All lines from the one containing "green domino: 1 -> 3" through the final line of the entries are to be written out verbatim; no other line is to be included.

---------- The records

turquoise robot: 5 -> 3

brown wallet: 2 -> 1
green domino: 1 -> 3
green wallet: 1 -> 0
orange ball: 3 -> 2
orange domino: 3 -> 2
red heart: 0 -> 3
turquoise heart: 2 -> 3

--------------------

*Result below*:
green domino: 1 -> 3
green wallet: 1 -> 0
orange ball: 3 -> 2
orange domino: 3 -> 2
red heart: 0 -> 3
turquoise heart: 2 -> 3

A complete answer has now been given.